ACTIVITY: Produce the records again in full, exactly as shown below.

*** Begin section ***

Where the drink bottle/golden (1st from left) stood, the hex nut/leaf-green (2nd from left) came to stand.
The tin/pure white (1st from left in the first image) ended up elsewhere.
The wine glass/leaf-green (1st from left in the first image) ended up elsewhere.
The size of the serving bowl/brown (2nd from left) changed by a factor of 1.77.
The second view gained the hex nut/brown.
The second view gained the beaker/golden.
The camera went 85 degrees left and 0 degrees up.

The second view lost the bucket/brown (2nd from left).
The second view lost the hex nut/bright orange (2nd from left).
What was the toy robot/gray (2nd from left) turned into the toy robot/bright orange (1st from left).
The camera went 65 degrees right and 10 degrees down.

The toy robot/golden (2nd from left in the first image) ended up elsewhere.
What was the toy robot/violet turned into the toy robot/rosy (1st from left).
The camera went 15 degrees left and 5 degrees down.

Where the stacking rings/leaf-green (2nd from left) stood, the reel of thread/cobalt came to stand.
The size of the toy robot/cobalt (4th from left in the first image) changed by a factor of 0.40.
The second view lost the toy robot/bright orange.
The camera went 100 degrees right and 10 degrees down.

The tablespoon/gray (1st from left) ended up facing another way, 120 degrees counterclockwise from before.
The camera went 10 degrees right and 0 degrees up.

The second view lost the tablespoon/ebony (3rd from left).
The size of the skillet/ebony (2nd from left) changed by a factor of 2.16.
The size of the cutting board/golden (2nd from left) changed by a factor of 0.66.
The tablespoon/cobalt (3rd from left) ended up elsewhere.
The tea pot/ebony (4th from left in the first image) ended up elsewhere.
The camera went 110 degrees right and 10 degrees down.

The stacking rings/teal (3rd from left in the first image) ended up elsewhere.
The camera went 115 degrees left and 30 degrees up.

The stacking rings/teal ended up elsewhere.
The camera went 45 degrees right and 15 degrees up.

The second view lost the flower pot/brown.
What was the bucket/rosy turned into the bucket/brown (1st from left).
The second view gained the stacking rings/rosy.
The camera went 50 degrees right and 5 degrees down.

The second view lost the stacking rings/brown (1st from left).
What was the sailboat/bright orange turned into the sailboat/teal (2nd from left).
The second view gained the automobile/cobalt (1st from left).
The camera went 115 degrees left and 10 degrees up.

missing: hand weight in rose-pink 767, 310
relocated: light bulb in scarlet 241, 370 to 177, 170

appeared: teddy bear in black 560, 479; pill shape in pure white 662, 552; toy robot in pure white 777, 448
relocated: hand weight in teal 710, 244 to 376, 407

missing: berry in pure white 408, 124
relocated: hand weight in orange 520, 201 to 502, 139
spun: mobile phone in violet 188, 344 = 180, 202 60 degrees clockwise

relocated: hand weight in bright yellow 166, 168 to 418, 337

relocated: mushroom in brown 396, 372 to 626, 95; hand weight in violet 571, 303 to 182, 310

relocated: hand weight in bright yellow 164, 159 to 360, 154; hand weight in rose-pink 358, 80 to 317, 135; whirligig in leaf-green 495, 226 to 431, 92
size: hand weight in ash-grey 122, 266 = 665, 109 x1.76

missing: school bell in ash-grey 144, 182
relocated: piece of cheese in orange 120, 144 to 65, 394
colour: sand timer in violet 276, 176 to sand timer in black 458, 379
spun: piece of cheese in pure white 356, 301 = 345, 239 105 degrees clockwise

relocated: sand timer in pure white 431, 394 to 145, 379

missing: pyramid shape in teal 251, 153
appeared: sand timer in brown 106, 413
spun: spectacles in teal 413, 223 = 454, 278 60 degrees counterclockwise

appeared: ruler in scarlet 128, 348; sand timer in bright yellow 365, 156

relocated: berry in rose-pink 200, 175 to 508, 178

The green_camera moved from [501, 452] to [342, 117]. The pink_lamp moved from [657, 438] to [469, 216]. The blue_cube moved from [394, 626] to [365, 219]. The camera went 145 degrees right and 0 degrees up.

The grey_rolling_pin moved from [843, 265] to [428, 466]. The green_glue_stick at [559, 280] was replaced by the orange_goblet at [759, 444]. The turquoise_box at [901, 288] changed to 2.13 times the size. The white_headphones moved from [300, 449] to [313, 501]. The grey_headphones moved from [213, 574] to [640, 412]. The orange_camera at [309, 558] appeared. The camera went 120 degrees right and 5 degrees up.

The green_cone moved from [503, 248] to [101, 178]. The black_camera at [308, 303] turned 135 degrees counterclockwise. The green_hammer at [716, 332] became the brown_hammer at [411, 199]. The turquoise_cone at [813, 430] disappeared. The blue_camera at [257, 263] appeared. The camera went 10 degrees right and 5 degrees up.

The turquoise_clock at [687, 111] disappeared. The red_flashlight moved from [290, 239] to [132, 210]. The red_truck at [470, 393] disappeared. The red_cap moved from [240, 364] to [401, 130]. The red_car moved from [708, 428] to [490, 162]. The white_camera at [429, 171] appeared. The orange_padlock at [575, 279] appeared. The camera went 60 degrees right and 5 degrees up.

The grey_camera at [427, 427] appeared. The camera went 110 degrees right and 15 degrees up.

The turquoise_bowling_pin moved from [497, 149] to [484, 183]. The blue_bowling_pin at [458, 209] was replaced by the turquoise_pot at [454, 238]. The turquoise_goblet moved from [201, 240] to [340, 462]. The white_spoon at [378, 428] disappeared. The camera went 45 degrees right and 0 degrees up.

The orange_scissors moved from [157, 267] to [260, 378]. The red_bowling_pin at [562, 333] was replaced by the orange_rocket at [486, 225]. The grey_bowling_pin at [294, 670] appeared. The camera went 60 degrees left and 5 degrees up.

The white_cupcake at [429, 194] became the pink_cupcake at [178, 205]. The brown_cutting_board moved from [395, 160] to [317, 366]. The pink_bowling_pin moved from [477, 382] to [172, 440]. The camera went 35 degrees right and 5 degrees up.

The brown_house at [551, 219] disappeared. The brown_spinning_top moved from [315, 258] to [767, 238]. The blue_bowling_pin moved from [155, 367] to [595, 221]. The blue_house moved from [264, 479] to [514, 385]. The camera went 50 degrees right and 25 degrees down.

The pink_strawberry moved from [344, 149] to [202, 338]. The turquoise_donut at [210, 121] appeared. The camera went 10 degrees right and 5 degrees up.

*** End section ***

RESPONSE AREA:
Where the drink bottle/golden (1st from left) stood, the hex nut/leaf-green (2nd from left) came to stand.
The tin/pure white (1st from left in the first image) ended up elsewhere.
The wine glass/leaf-green (1st from left in the first image) ended up elsewhere.
The size of the serving bowl/brown (2nd from left) changed by a factor of 1.77.
The second view gained the hex nut/brown.
The second view gained the beaker/golden.
The camera went 85 degrees left and 0 degrees up.

The second view lost the bucket/brown (2nd from left).
The second view lost the hex nut/bright orange (2nd from left).
What was the toy robot/gray (2nd from left) turned into the toy robot/bright orange (1st from left).
The camera went 65 degrees right and 10 degrees down.

The toy robot/golden (2nd from left in the first image) ended up elsewhere.
What was the toy robot/violet turned into the toy robot/rosy (1st from left).
The camera went 15 degrees left and 5 degrees down.

Where the stacking rings/leaf-green (2nd from left) stood, the reel of thread/cobalt came to stand.
The size of the toy robot/cobalt (4th from left in the first image) changed by a factor of 0.40.
The second view lost the toy robot/bright orange.
The camera went 100 degrees right and 10 degrees down.

The tablespoon/gray (1st from left) ended up facing another way, 120 degrees counterclockwise from before.
The camera went 10 degrees right and 0 degrees up.

The second view lost the tablespoon/ebony (3rd from left).
The size of the skillet/ebony (2nd from left) changed by a factor of 2.16.
The size of the cutting board/golden (2nd from left) changed by a factor of 0.66.
The tablespoon/cobalt (3rd from left) ended up elsewhere.
The tea pot/ebony (4th from left in the first image) ended up elsewhere.
The camera went 110 degrees right and 10 degrees down.

The stacking rings/teal (3rd from left in the first image) ended up elsewhere.
The camera went 115 degrees left and 30 degrees up.

The stacking rings/teal ended up elsewhere.
The camera went 45 degrees right and 15 degrees up.

The second view lost the flower pot/brown.
What was the bucket/rosy turned into the bucket/brown (1st from left).
The second view gained the stacking rings/rosy.
The camera went 50 degrees right and 5 degrees down.

The second view lost the stacking rings/brown (1st from left).
What was the sailboat/bright orange turned into the sailboat/teal (2nd from left).
The second view gained the automobile/cobalt (1st from left).
The camera went 115 degrees left and 10 degrees up.

missing: hand weight in rose-pink 767, 310
relocated: light bulb in scarlet 241, 370 to 177, 170

appeared: teddy bear in black 560, 479; pill shape in pure white 662, 552; toy robot in pure white 777, 448
relocated: hand weight in teal 710, 244 to 376, 407

missing: berry in pure white 408, 124
relocated: hand weight in orange 520, 201 to 502, 139
spun: mobile phone in violet 188, 344 = 180, 202 60 degrees clockwise

relocated: hand weight in bright yellow 166, 168 to 418, 337

relocated: mushroom in brown 396, 372 to 626, 95; hand weight in violet 571, 303 to 182, 310

relocated: hand weight in bright yellow 164, 159 to 360, 154; hand weight in rose-pink 358, 80 to 317, 135; whirligig in leaf-green 495, 226 to 431, 92
size: hand weight in ash-grey 122, 266 = 665, 109 x1.76

missing: school bell in ash-grey 144, 182
relocated: piece of cheese in orange 120, 144 to 65, 394
colour: sand timer in violet 276, 176 to sand timer in black 458, 379
spun: piece of cheese in pure white 356, 301 = 345, 239 105 degrees clockwise

relocated: sand timer in pure white 431, 394 to 145, 379

missing: pyramid shape in teal 251, 153
appeared: sand timer in brown 106, 413
spun: spectacles in teal 413, 223 = 454, 278 60 degrees counterclockwise

appeared: ruler in scarlet 128, 348; sand timer in bright yellow 365, 156

relocated: berry in rose-pink 200, 175 to 508, 178

The green_camera moved from [501, 452] to [342, 117]. The pink_lamp moved from [657, 438] to [469, 216]. The blue_cube moved from [394, 626] to [365, 219]. The camera went 145 degrees right and 0 degrees up.

The grey_rolling_pin moved from [843, 265] to [428, 466]. The green_glue_stick at [559, 280] was replaced by the orange_goblet at [759, 444]. The turquoise_box at [901, 288] changed to 2.13 times the size. The white_headphones moved from [300, 449] to [313, 501]. The grey_headphones moved from [213, 574] to [640, 412]. The orange_camera at [309, 558] appeared. The camera went 120 degrees right and 5 degrees up.

The green_cone moved from [503, 248] to [101, 178]. The black_camera at [308, 303] turned 135 degrees counterclockwise. The green_hammer at [716, 332] became the brown_hammer at [411, 199]. The turquoise_cone at [813, 430] disappeared. The blue_camera at [257, 263] appeared. The camera went 10 degrees right and 5 degrees up.

The turquoise_clock at [687, 111] disappeared. The red_flashlight moved from [290, 239] to [132, 210]. The red_truck at [470, 393] disappeared. The red_cap moved from [240, 364] to [401, 130]. The red_car moved from [708, 428] to [490, 162]. The white_camera at [429, 171] appeared. The orange_padlock at [575, 279] appeared. The camera went 60 degrees right and 5 degrees up.

The grey_camera at [427, 427] appeared. The camera went 110 degrees right and 15 degrees up.

The turquoise_bowling_pin moved from [497, 149] to [484, 183]. The blue_bowling_pin at [458, 209] was replaced by the turquoise_pot at [454, 238]. The turquoise_goblet moved from [201, 240] to [340, 462]. The white_spoon at [378, 428] disappeared. The camera went 45 degrees right and 0 degrees up.

The orange_scissors moved from [157, 267] to [260, 378]. The red_bowling_pin at [562, 333] was replaced by the orange_rocket at [486, 225]. The grey_bowling_pin at [294, 670] appeared. The camera went 60 degrees left and 5 degrees up.

The white_cupcake at [429, 194] became the pink_cupcake at [178, 205]. The brown_cutting_board moved from [395, 160] to [317, 366]. The pink_bowling_pin moved from [477, 382] to [172, 440]. The camera went 35 degrees right and 5 degrees up.

The brown_house at [551, 219] disappeared. The brown_spinning_top moved from [315, 258] to [767, 238]. The blue_bowling_pin moved from [155, 367] to [595, 221]. The blue_house moved from [264, 479] to [514, 385]. The camera went 50 degrees right and 25 degrees down.

The pink_strawberry moved from [344, 149] to [202, 338]. The turquoise_donut at [210, 121] appeared. The camera went 10 degrees right and 5 degrees up.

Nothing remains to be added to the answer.